>>>

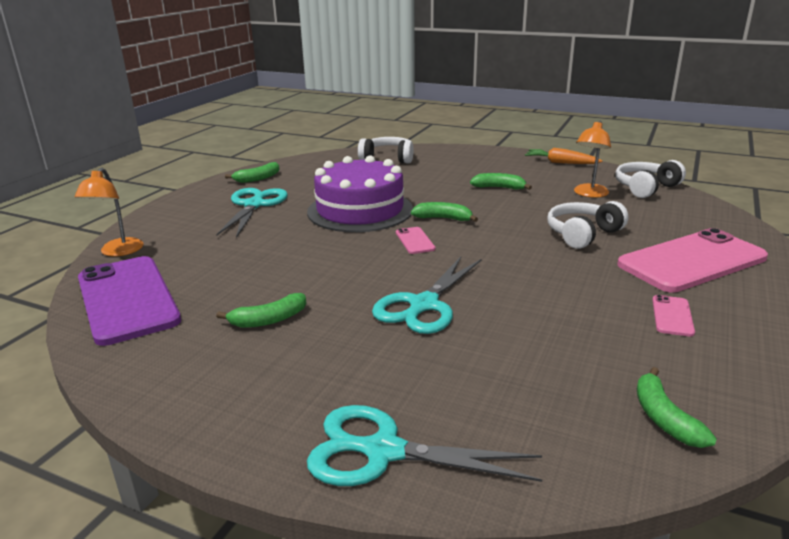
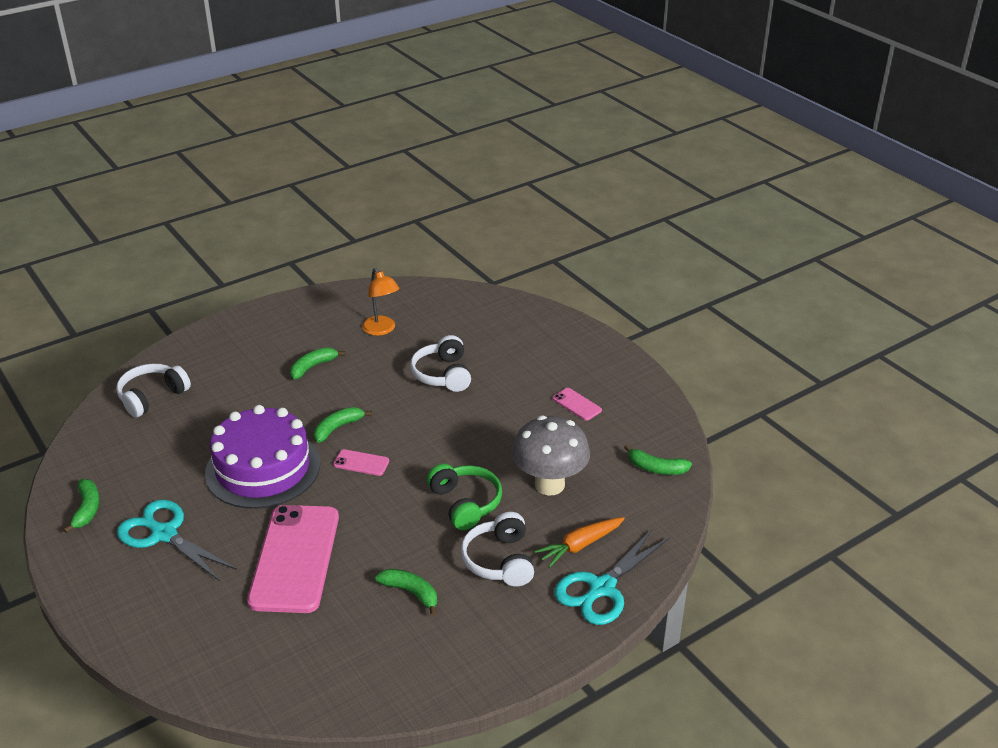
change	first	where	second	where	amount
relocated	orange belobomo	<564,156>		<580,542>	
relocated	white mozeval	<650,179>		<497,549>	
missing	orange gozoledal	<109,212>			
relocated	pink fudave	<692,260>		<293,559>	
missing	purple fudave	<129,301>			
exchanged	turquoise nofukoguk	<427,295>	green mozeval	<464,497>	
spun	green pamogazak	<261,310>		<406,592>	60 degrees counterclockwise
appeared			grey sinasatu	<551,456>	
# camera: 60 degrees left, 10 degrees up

<<<

PROBLEM TO WORK ON: Your task is to transcribe all of the records precisely, with no images included.

SOLUTION:
change	first	where	second	where	amount
relocated	orange belobomo	<564,156>		<580,542>	
relocated	white mozeval	<650,179>		<497,549>	
missing	orange gozoledal	<109,212>			
relocated	pink fudave	<692,260>		<293,559>	
missing	purple fudave	<129,301>			
exchanged	turquoise nofukoguk	<427,295>	green mozeval	<464,497>	
spun	green pamogazak	<261,310>		<406,592>	60 degrees counterclockwise
appeared			grey sinasatu	<551,456>	
# camera: 60 degrees left, 10 degrees up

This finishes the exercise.